» **What to produce**
Each record below needs to be reproduced precisely, though not its pictures.

» **Available data**
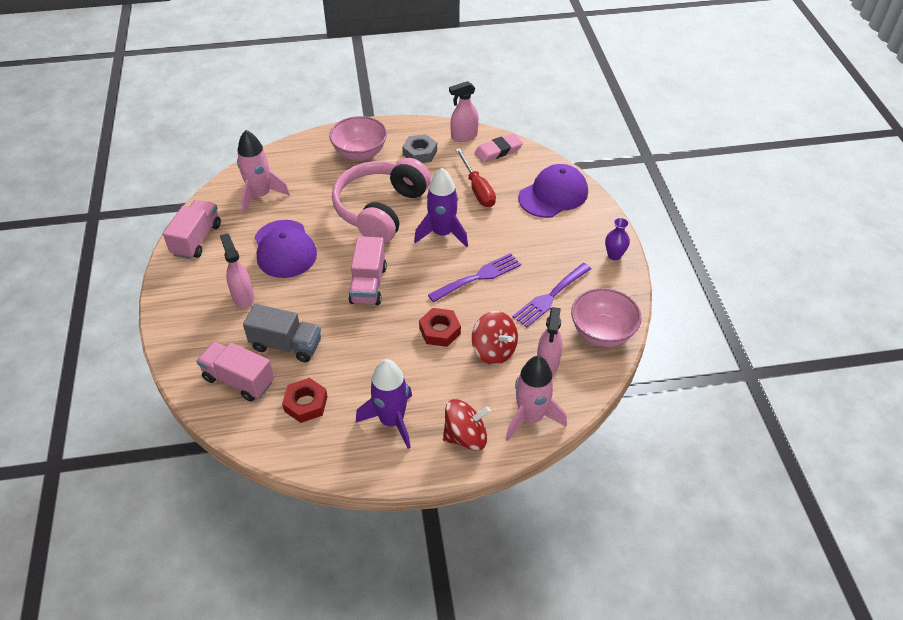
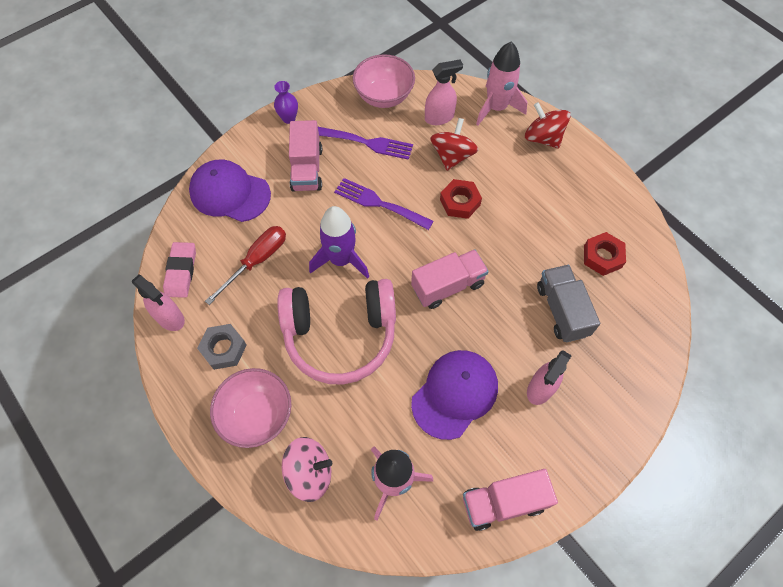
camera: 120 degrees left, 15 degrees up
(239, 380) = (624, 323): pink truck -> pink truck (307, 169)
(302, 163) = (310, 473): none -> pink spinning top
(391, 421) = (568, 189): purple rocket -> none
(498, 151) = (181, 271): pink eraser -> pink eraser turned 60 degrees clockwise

» **Written solution**
camera: 120 degrees left, 15 degrees up
(239, 380) = (624, 323): pink truck -> pink truck (307, 169)
(302, 163) = (310, 473): none -> pink spinning top
(391, 421) = (568, 189): purple rocket -> none
(498, 151) = (181, 271): pink eraser -> pink eraser turned 60 degrees clockwise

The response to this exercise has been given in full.